LISTED RECORDS:
*****
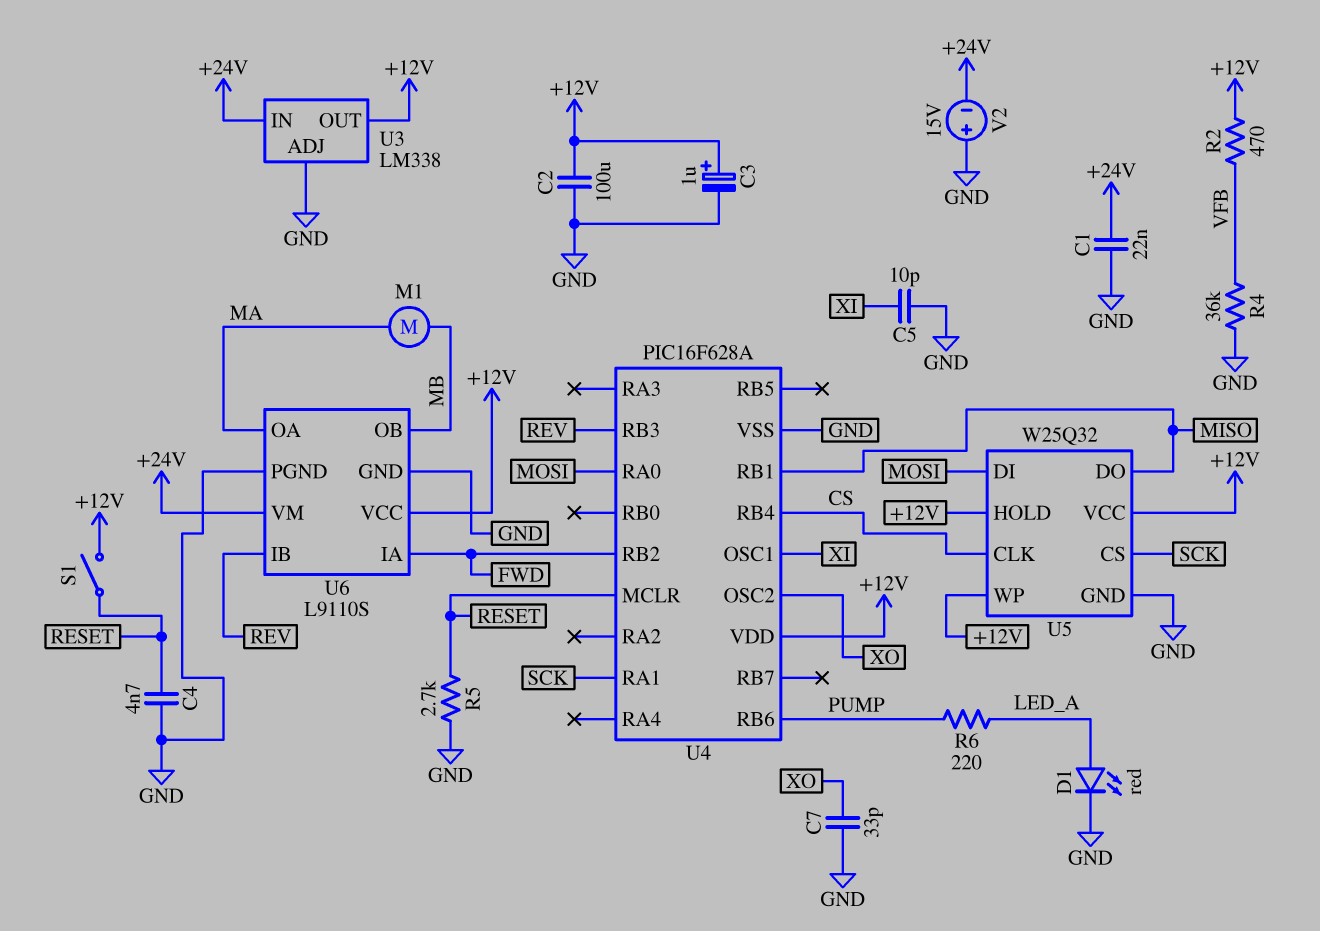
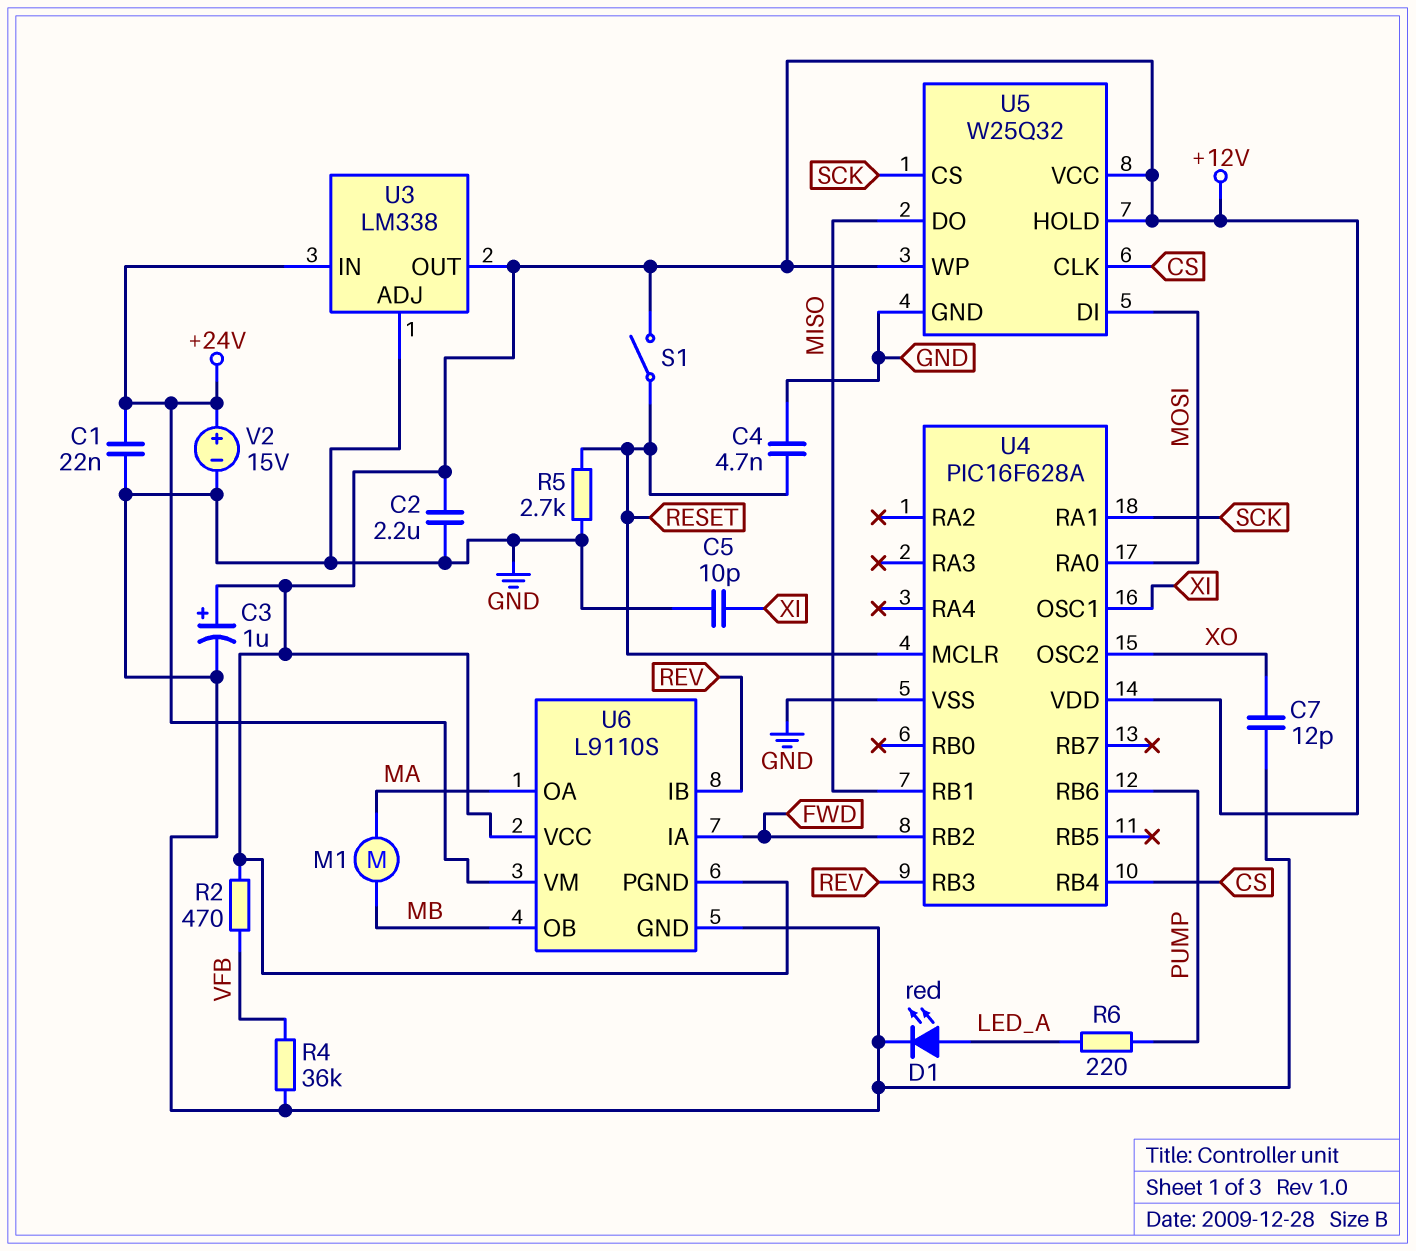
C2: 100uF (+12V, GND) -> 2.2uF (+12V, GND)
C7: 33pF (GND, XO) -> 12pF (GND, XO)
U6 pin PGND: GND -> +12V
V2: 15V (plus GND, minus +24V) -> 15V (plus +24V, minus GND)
*****
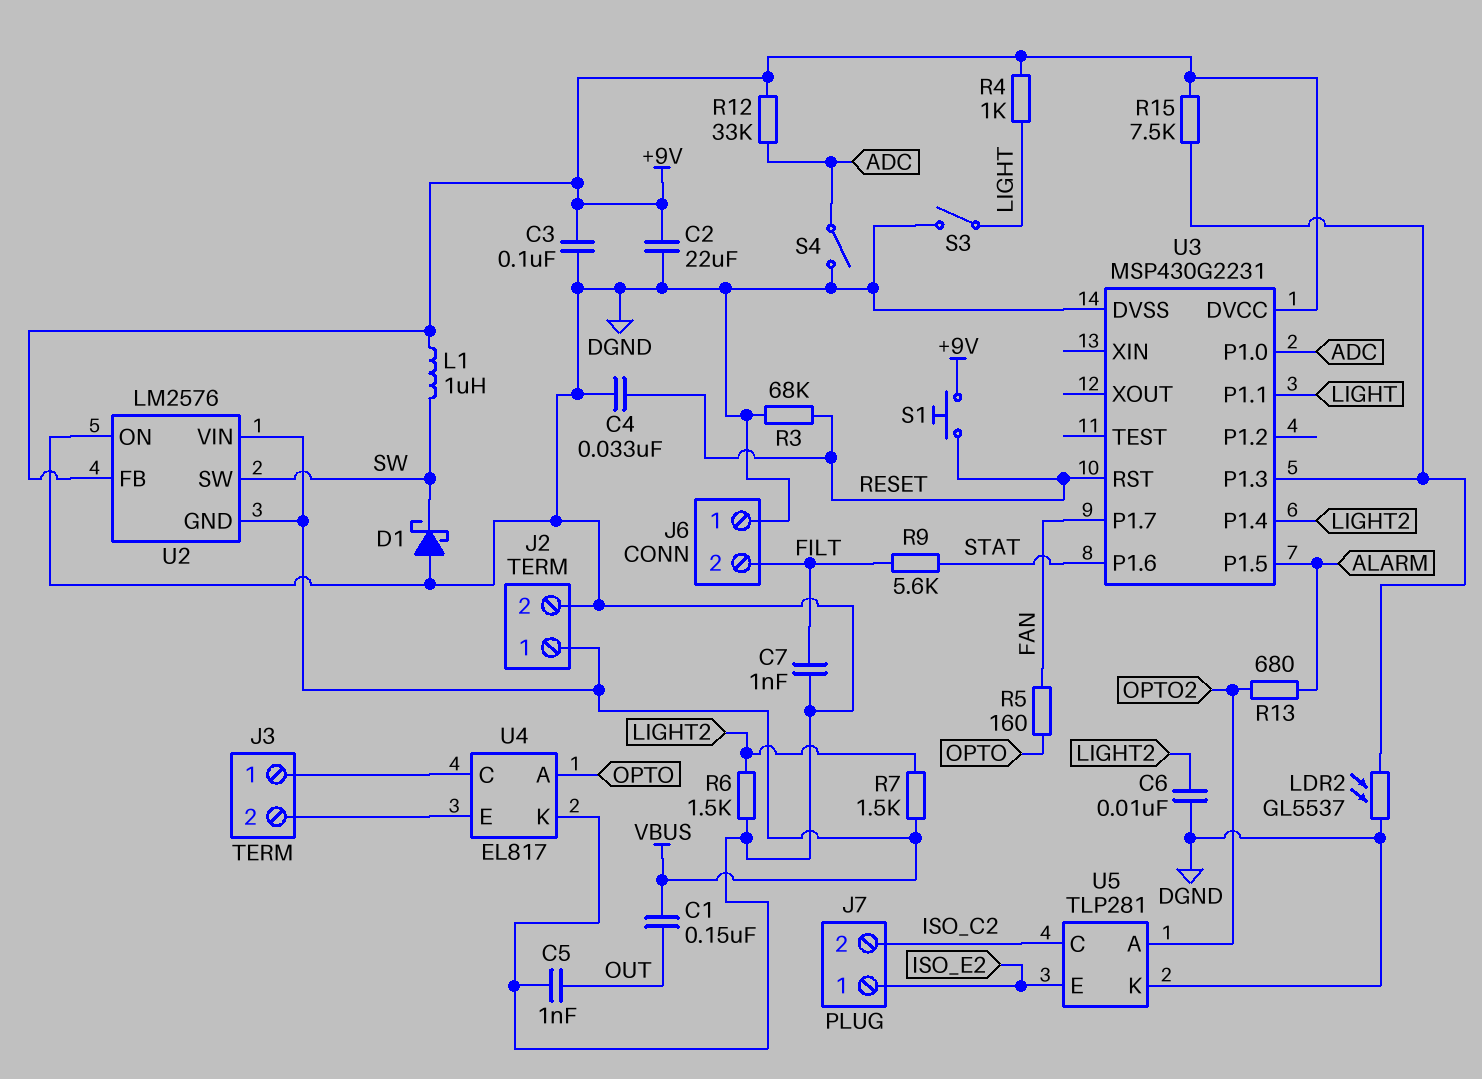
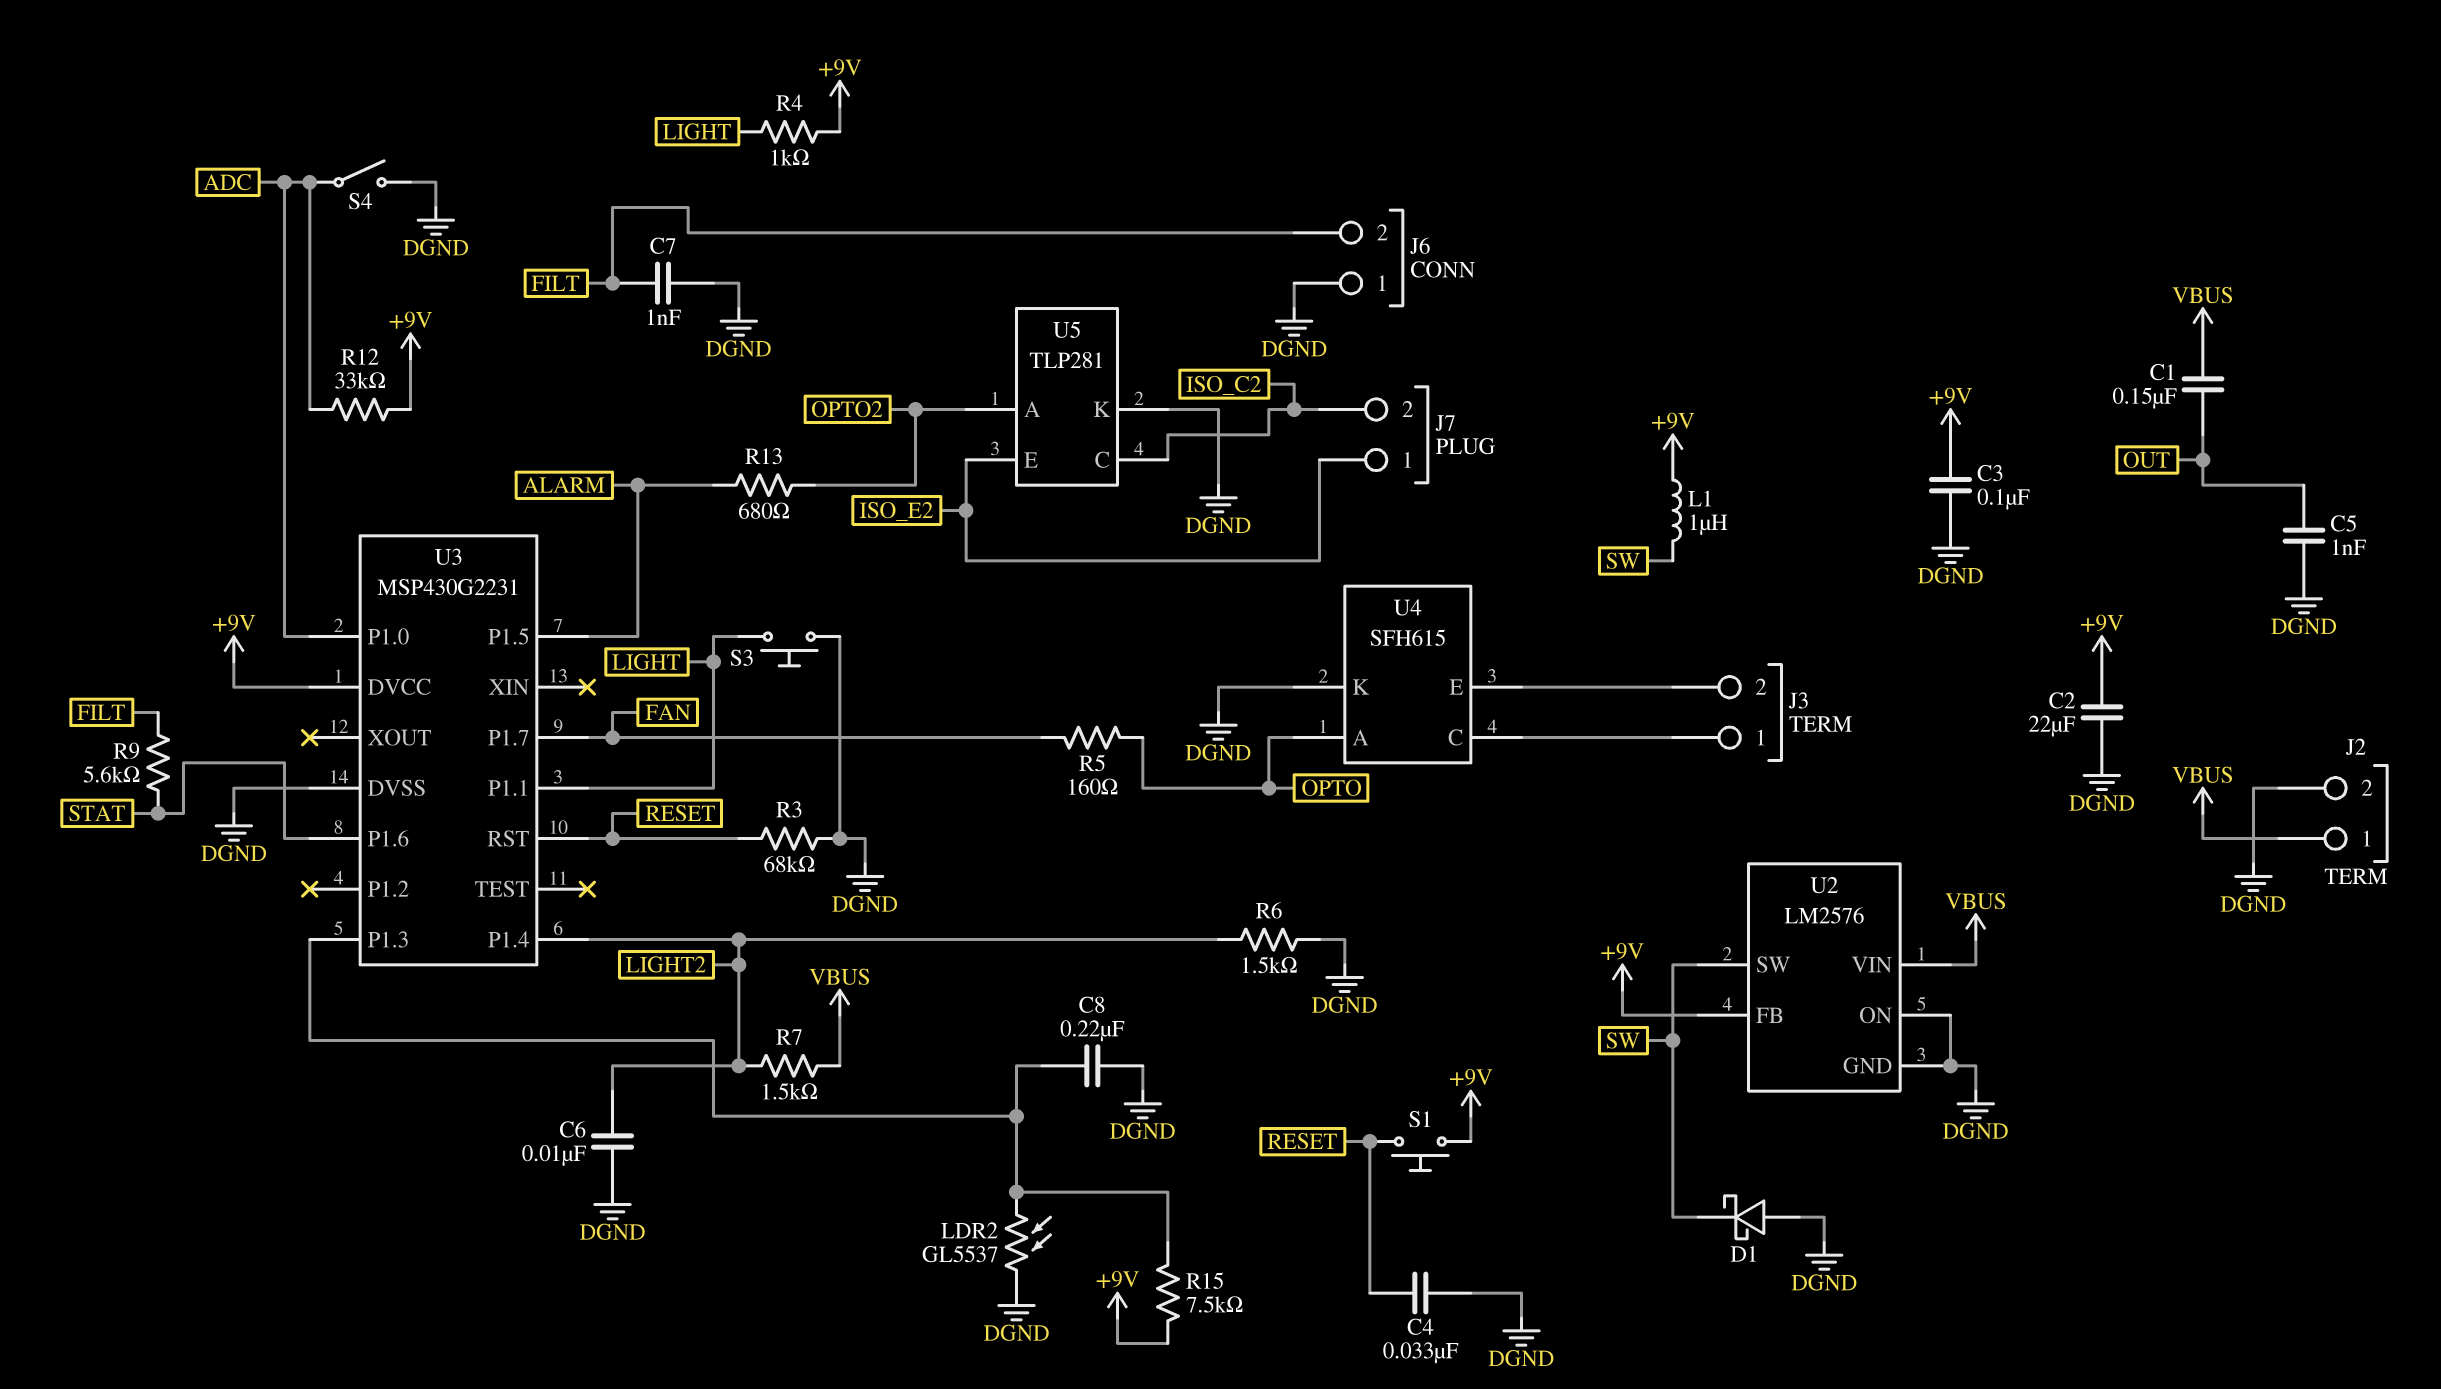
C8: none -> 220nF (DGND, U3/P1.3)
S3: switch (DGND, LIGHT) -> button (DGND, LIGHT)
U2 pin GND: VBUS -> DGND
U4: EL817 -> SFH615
*****
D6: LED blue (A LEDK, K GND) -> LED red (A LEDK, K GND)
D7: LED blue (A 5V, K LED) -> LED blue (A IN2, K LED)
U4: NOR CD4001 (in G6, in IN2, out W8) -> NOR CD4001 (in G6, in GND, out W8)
*****
EXERCISE DIRECTIONS:
List the lines of the entries that include "DGND".

EXERCISE SOLUTION:
C8: none -> 220nF (DGND, U3/P1.3)
S3: switch (DGND, LIGHT) -> button (DGND, LIGHT)
U2 pin GND: VBUS -> DGND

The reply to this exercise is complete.